Record set.
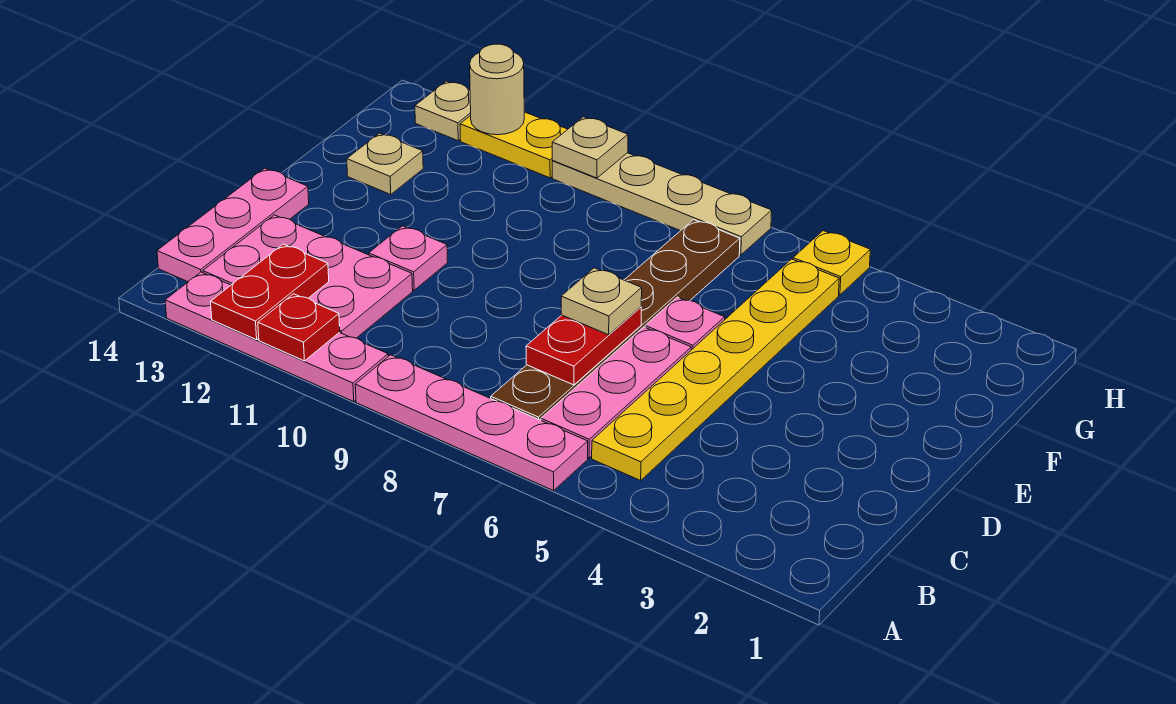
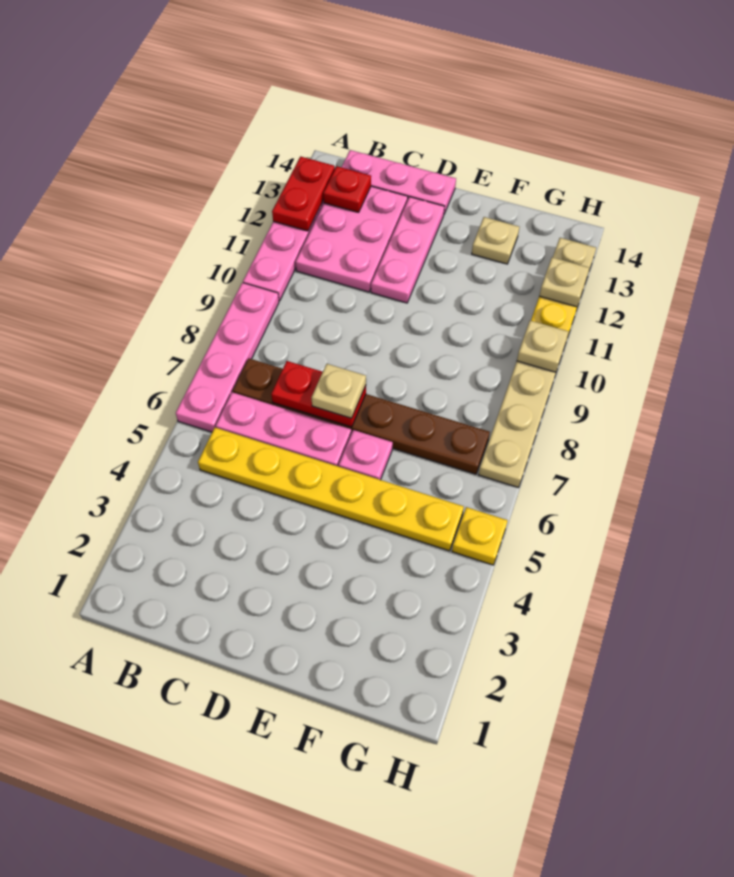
red plate A11 level 2 -> red plate B13 level 2
red plate A12:B12 level 2 -> red plate A12:A13 level 2
pink plate D11 level 1 -> pink plate D11:D13 level 1
tan round brick H12 level 2 -> tan plate H12 level 2

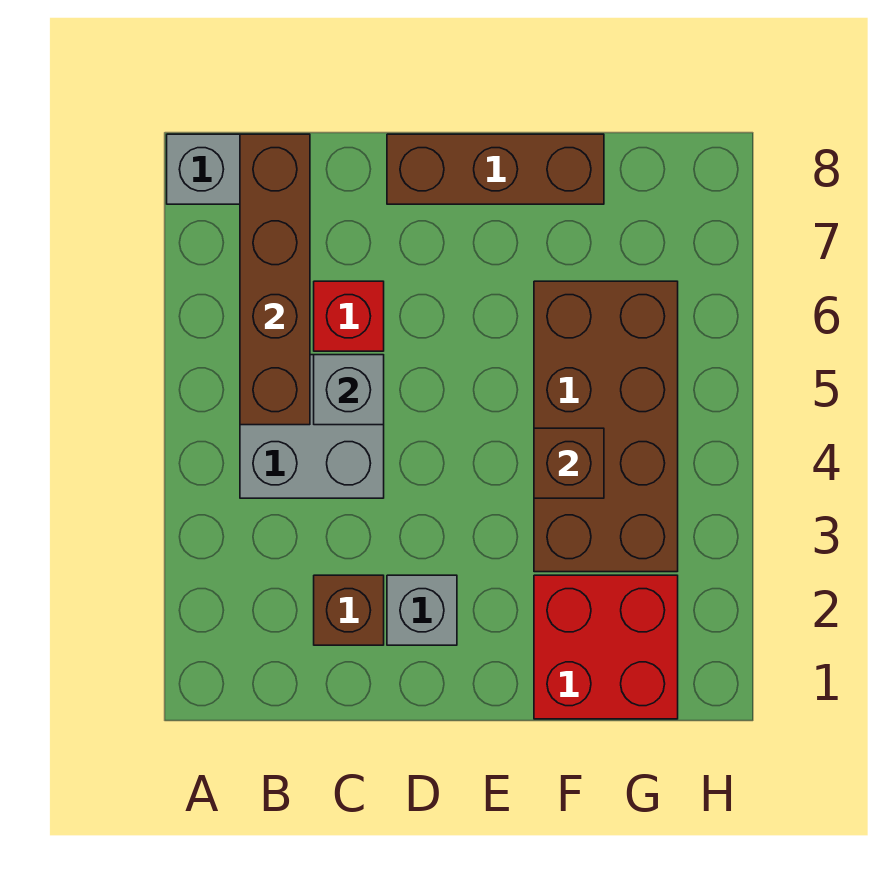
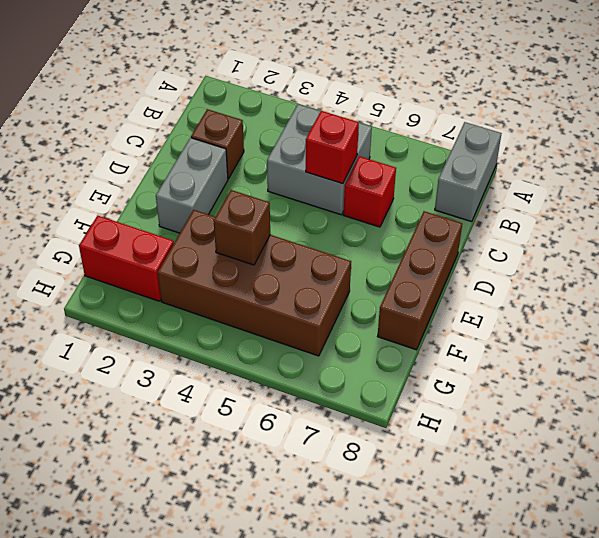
brown brick B5:B8 level 2 -> none
grey brick C5 level 2 -> red brick C5 level 2
grey brick D2 level 1 -> grey brick D2:E2 level 1
red brick F1:G2 level 1 -> red brick G1:G2 level 1

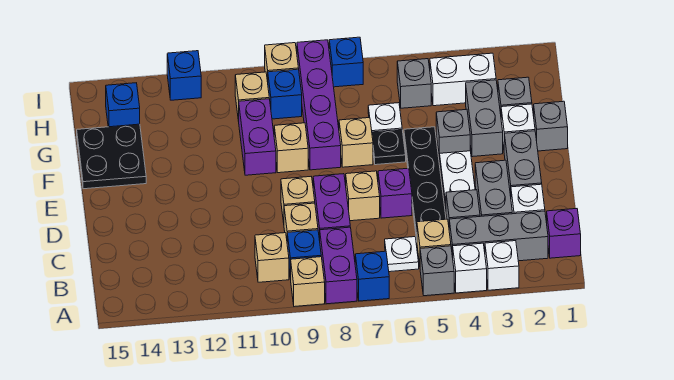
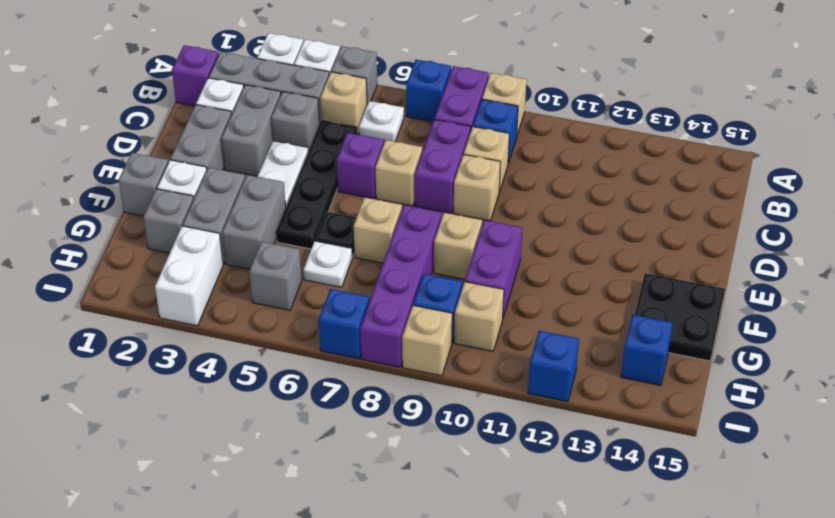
tan brick B10 level 1 -> none
grey brick F4 level 1 -> grey brick F4:G4 level 1
white brick H3:H4 level 1 -> white brick H3:I3 level 1

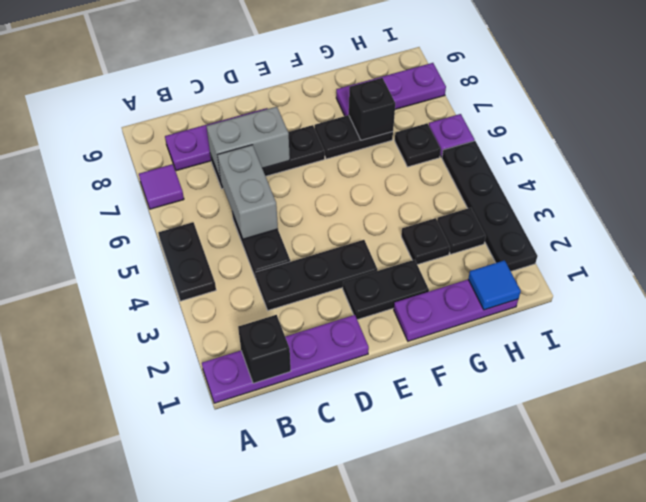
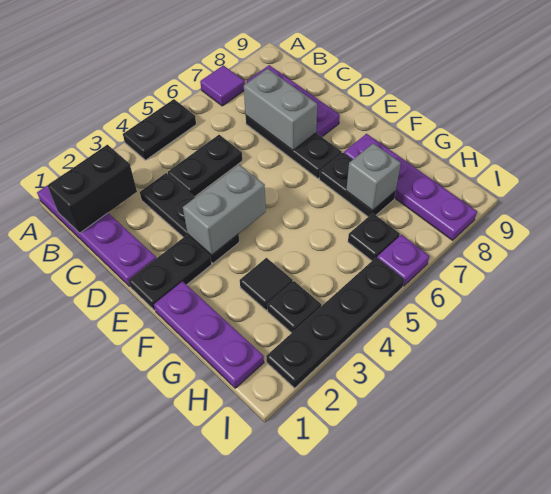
black brick B1 level 2 -> black brick B1:B2 level 2
grey brick C5:C6 level 2 -> grey brick E3:E4 level 2
black plate E2:F2 level 1 -> black plate E1:E2 level 1
black plate G3 level 1 -> black tile G3 level 1
black brick G7 level 2 -> grey brick G7 level 2
purple plate G8:I8 level 1 -> purple plate F8:I8 level 1
blue tile H1 level 2 -> none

Brief. Without the pictures, retype all of the data above exactly.

Answer area.
red plate A11 level 2 -> red plate B13 level 2
red plate A12:B12 level 2 -> red plate A12:A13 level 2
pink plate D11 level 1 -> pink plate D11:D13 level 1
tan round brick H12 level 2 -> tan plate H12 level 2

brown brick B5:B8 level 2 -> none
grey brick C5 level 2 -> red brick C5 level 2
grey brick D2 level 1 -> grey brick D2:E2 level 1
red brick F1:G2 level 1 -> red brick G1:G2 level 1

tan brick B10 level 1 -> none
grey brick F4 level 1 -> grey brick F4:G4 level 1
white brick H3:H4 level 1 -> white brick H3:I3 level 1

black brick B1 level 2 -> black brick B1:B2 level 2
grey brick C5:C6 level 2 -> grey brick E3:E4 level 2
black plate E2:F2 level 1 -> black plate E1:E2 level 1
black plate G3 level 1 -> black tile G3 level 1
black brick G7 level 2 -> grey brick G7 level 2
purple plate G8:I8 level 1 -> purple plate F8:I8 level 1
blue tile H1 level 2 -> none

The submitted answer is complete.